▸ PROBLEM REQUIREMENTS
Whenever "drum" occurs in a line of the material, list that line.

▸ EXERCISE MATERIALS

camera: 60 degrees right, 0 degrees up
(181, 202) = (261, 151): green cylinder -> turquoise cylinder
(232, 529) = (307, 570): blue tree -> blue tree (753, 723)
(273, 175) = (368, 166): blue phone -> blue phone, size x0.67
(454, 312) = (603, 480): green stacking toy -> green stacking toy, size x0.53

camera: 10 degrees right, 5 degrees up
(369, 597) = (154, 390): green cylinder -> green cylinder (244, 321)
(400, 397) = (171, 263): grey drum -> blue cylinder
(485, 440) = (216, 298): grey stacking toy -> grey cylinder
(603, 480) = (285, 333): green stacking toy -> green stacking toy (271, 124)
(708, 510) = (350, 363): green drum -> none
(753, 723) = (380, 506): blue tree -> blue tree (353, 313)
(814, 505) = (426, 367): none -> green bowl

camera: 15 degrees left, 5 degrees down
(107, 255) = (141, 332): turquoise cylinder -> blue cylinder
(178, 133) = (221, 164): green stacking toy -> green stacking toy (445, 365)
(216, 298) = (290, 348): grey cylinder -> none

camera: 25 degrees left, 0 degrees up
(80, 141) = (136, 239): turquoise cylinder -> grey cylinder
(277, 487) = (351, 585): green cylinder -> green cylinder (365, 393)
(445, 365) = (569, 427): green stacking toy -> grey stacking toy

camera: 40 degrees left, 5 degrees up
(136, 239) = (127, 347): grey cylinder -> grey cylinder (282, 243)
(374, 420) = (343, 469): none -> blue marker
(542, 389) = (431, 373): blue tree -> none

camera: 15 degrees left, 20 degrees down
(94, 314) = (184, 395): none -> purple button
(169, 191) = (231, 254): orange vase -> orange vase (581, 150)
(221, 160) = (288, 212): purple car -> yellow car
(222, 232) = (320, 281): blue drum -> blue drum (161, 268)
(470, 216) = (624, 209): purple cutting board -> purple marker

▸ RESPONSE TO THIS EXERCISE
(400, 397) = (171, 263): grey drum -> blue cylinder
(708, 510) = (350, 363): green drum -> none
(222, 232) = (320, 281): blue drum -> blue drum (161, 268)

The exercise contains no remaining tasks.